» Work to complete
Only lines that contain the string "AGND" should be returned from the material below.

» Material provided
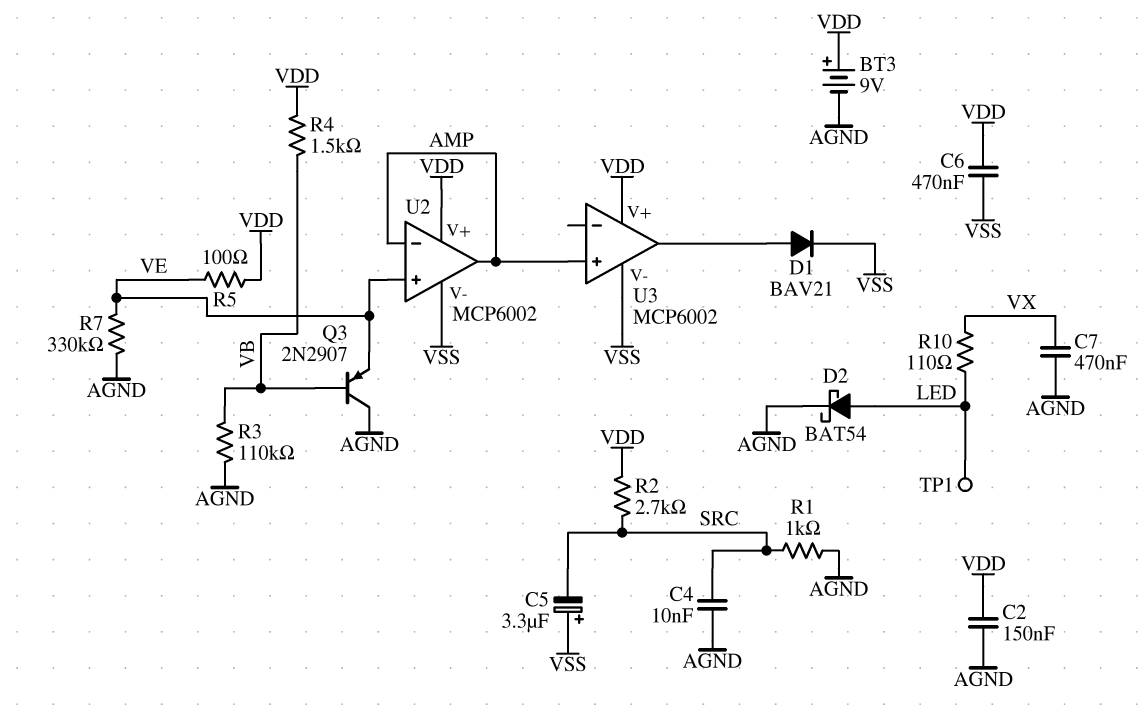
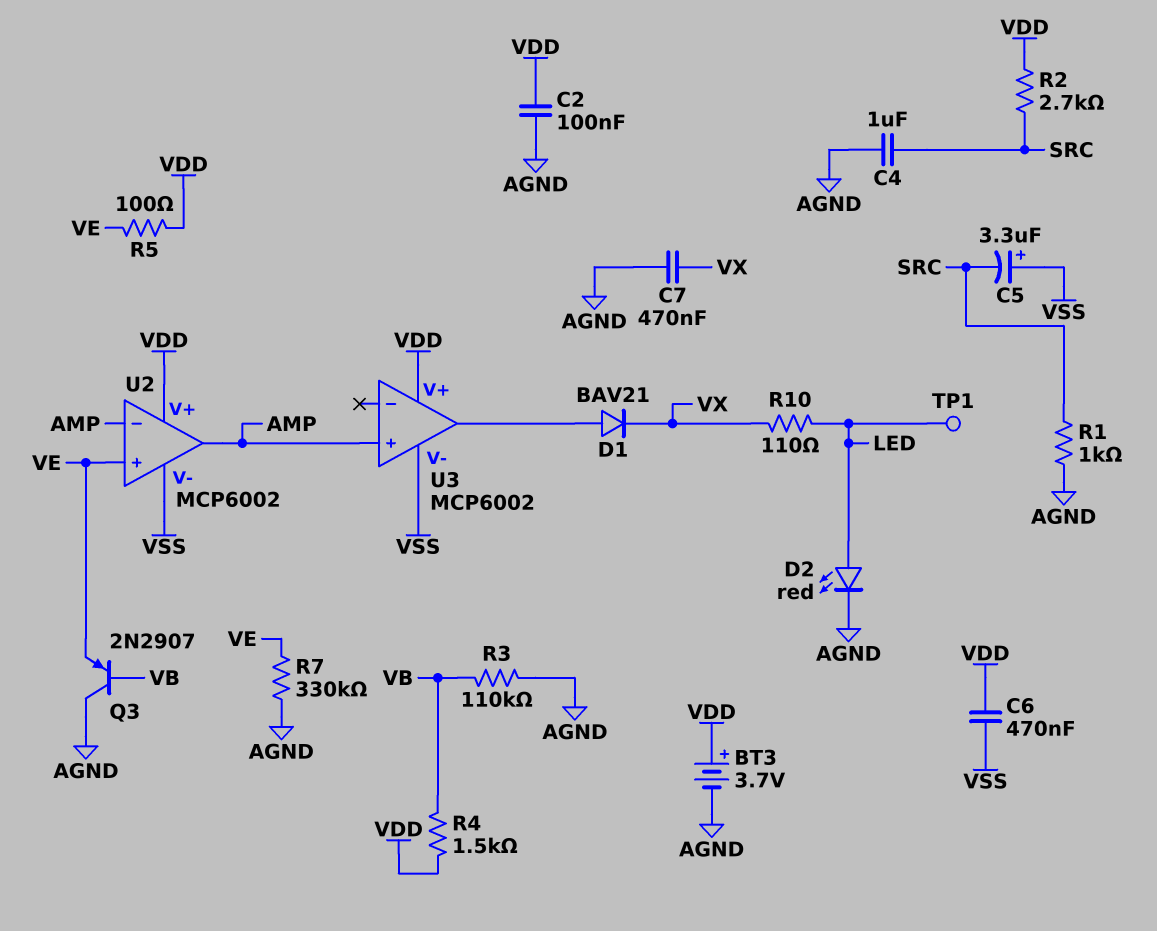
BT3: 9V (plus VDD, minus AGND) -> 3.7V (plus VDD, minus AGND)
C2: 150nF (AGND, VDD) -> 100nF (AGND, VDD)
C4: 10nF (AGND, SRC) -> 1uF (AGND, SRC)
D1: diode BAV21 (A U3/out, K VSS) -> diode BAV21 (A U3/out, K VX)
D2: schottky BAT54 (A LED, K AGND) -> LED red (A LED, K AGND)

» Exercise response
BT3: 9V (plus VDD, minus AGND) -> 3.7V (plus VDD, minus AGND)
C2: 150nF (AGND, VDD) -> 100nF (AGND, VDD)
C4: 10nF (AGND, SRC) -> 1uF (AGND, SRC)
D2: schottky BAT54 (A LED, K AGND) -> LED red (A LED, K AGND)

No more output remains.